■ **WHAT THIS TASK INVOLVES**:
Copy the listing exactly, images excluded.

■ **SUPPLIED INFORMATION**:

####

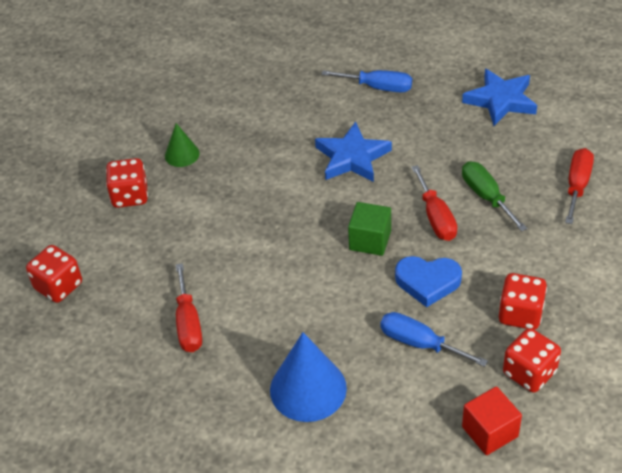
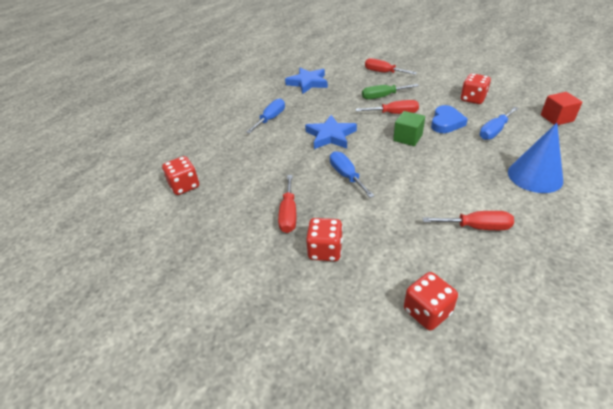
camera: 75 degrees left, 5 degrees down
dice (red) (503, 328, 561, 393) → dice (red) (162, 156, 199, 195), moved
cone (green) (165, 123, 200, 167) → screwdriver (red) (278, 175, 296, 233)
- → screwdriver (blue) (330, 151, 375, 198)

####

■ **THE ANSWER**:
camera: 75 degrees left, 5 degrees down
dice (red) (503, 328, 561, 393) → dice (red) (162, 156, 199, 195), moved
cone (green) (165, 123, 200, 167) → screwdriver (red) (278, 175, 296, 233)
- → screwdriver (blue) (330, 151, 375, 198)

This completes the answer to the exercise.